#### To do
Every entry, from the first line to the last, should be output exactly.

[[ Recorded information, beginning ]]

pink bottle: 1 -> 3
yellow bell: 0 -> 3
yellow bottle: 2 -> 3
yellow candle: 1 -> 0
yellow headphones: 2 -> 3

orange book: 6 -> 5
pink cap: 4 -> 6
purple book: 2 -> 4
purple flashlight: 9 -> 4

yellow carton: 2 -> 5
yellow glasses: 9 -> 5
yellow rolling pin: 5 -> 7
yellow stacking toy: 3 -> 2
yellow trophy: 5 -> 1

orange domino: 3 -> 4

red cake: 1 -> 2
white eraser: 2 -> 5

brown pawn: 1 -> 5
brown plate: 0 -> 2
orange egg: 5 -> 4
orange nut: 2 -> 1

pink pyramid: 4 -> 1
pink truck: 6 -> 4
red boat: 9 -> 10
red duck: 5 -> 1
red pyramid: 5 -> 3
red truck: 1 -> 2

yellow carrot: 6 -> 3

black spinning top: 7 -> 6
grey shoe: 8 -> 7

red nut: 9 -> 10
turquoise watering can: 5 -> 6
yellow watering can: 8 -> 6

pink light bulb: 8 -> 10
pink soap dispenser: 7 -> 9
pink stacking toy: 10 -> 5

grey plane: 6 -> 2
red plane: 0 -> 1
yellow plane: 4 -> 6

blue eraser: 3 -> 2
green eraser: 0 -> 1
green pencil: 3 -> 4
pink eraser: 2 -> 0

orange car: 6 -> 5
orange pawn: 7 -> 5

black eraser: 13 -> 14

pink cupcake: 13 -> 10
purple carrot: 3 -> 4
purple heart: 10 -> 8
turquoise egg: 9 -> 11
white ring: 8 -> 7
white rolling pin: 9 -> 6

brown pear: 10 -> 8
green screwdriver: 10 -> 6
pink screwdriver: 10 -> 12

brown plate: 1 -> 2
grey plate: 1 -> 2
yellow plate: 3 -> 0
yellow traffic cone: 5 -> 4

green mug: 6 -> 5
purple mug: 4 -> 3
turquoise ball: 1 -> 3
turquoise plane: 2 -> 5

[[ Recorded information, end ]]

#### Response
pink bottle: 1 -> 3
yellow bell: 0 -> 3
yellow bottle: 2 -> 3
yellow candle: 1 -> 0
yellow headphones: 2 -> 3

orange book: 6 -> 5
pink cap: 4 -> 6
purple book: 2 -> 4
purple flashlight: 9 -> 4

yellow carton: 2 -> 5
yellow glasses: 9 -> 5
yellow rolling pin: 5 -> 7
yellow stacking toy: 3 -> 2
yellow trophy: 5 -> 1

orange domino: 3 -> 4

red cake: 1 -> 2
white eraser: 2 -> 5

brown pawn: 1 -> 5
brown plate: 0 -> 2
orange egg: 5 -> 4
orange nut: 2 -> 1

pink pyramid: 4 -> 1
pink truck: 6 -> 4
red boat: 9 -> 10
red duck: 5 -> 1
red pyramid: 5 -> 3
red truck: 1 -> 2

yellow carrot: 6 -> 3

black spinning top: 7 -> 6
grey shoe: 8 -> 7

red nut: 9 -> 10
turquoise watering can: 5 -> 6
yellow watering can: 8 -> 6

pink light bulb: 8 -> 10
pink soap dispenser: 7 -> 9
pink stacking toy: 10 -> 5

grey plane: 6 -> 2
red plane: 0 -> 1
yellow plane: 4 -> 6

blue eraser: 3 -> 2
green eraser: 0 -> 1
green pencil: 3 -> 4
pink eraser: 2 -> 0

orange car: 6 -> 5
orange pawn: 7 -> 5

black eraser: 13 -> 14

pink cupcake: 13 -> 10
purple carrot: 3 -> 4
purple heart: 10 -> 8
turquoise egg: 9 -> 11
white ring: 8 -> 7
white rolling pin: 9 -> 6

brown pear: 10 -> 8
green screwdriver: 10 -> 6
pink screwdriver: 10 -> 12

brown plate: 1 -> 2
grey plate: 1 -> 2
yellow plate: 3 -> 0
yellow traffic cone: 5 -> 4

green mug: 6 -> 5
purple mug: 4 -> 3
turquoise ball: 1 -> 3
turquoise plane: 2 -> 5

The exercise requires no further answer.